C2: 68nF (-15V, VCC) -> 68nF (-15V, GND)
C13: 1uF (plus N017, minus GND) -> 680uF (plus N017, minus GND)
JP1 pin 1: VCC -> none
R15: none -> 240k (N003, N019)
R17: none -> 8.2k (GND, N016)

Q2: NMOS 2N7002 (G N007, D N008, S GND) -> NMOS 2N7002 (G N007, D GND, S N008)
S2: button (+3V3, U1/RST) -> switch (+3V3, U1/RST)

----------------------------------------

#### [Assignment]
Retype the listing above word for word.

#### [Completed task]
C2: 68nF (-15V, VCC) -> 68nF (-15V, GND)
C13: 1uF (plus N017, minus GND) -> 680uF (plus N017, minus GND)
JP1 pin 1: VCC -> none
R15: none -> 240k (N003, N019)
R17: none -> 8.2k (GND, N016)

Q2: NMOS 2N7002 (G N007, D N008, S GND) -> NMOS 2N7002 (G N007, D GND, S N008)
S2: button (+3V3, U1/RST) -> switch (+3V3, U1/RST)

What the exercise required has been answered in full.